Data extracted from a collection
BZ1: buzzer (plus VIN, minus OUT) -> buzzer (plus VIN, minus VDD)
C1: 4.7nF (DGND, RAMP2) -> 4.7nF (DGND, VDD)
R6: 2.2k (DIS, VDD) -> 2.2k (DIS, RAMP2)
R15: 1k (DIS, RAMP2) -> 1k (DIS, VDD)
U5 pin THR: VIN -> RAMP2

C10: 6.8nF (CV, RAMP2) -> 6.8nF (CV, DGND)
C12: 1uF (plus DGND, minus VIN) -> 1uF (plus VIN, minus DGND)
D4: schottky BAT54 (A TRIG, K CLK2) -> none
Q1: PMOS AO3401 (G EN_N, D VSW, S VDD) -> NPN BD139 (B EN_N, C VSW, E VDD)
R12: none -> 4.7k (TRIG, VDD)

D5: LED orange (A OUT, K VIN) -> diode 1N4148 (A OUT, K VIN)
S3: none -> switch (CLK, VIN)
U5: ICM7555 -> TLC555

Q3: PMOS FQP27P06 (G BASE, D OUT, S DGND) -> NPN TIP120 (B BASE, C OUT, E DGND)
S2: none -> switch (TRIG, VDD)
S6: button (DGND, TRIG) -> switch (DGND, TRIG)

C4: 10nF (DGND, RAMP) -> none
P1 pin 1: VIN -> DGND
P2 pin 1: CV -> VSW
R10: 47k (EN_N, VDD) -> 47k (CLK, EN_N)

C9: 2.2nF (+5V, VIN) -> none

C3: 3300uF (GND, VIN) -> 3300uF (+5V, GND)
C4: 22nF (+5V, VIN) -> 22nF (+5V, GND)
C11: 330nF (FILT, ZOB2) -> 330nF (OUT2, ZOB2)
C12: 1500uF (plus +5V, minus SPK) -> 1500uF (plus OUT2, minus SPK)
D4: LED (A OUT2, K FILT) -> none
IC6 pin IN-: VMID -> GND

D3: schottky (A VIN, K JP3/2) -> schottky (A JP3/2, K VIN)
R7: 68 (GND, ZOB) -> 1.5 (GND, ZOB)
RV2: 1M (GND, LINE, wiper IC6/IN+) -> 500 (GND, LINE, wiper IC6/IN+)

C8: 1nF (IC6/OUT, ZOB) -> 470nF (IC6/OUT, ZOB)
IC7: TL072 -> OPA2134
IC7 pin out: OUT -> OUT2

__What the exercise asks__. Using the records above, set down exactly the lines from the one with "U5 pin THR: VIN -> RAMP2" through the one with "IC7: TL072 -> OPA2134", inclusive, and nothing more.

__Answer space__.
U5 pin THR: VIN -> RAMP2

C10: 6.8nF (CV, RAMP2) -> 6.8nF (CV, DGND)
C12: 1uF (plus DGND, minus VIN) -> 1uF (plus VIN, minus DGND)
D4: schottky BAT54 (A TRIG, K CLK2) -> none
Q1: PMOS AO3401 (G EN_N, D VSW, S VDD) -> NPN BD139 (B EN_N, C VSW, E VDD)
R12: none -> 4.7k (TRIG, VDD)

D5: LED orange (A OUT, K VIN) -> diode 1N4148 (A OUT, K VIN)
S3: none -> switch (CLK, VIN)
U5: ICM7555 -> TLC555

Q3: PMOS FQP27P06 (G BASE, D OUT, S DGND) -> NPN TIP120 (B BASE, C OUT, E DGND)
S2: none -> switch (TRIG, VDD)
S6: button (DGND, TRIG) -> switch (DGND, TRIG)

C4: 10nF (DGND, RAMP) -> none
P1 pin 1: VIN -> DGND
P2 pin 1: CV -> VSW
R10: 47k (EN_N, VDD) -> 47k (CLK, EN_N)

C9: 2.2nF (+5V, VIN) -> none

C3: 3300uF (GND, VIN) -> 3300uF (+5V, GND)
C4: 22nF (+5V, VIN) -> 22nF (+5V, GND)
C11: 330nF (FILT, ZOB2) -> 330nF (OUT2, ZOB2)
C12: 1500uF (plus +5V, minus SPK) -> 1500uF (plus OUT2, minus SPK)
D4: LED (A OUT2, K FILT) -> none
IC6 pin IN-: VMID -> GND

D3: schottky (A VIN, K JP3/2) -> schottky (A JP3/2, K VIN)
R7: 68 (GND, ZOB) -> 1.5 (GND, ZOB)
RV2: 1M (GND, LINE, wiper IC6/IN+) -> 500 (GND, LINE, wiper IC6/IN+)

C8: 1nF (IC6/OUT, ZOB) -> 470nF (IC6/OUT, ZOB)
IC7: TL072 -> OPA2134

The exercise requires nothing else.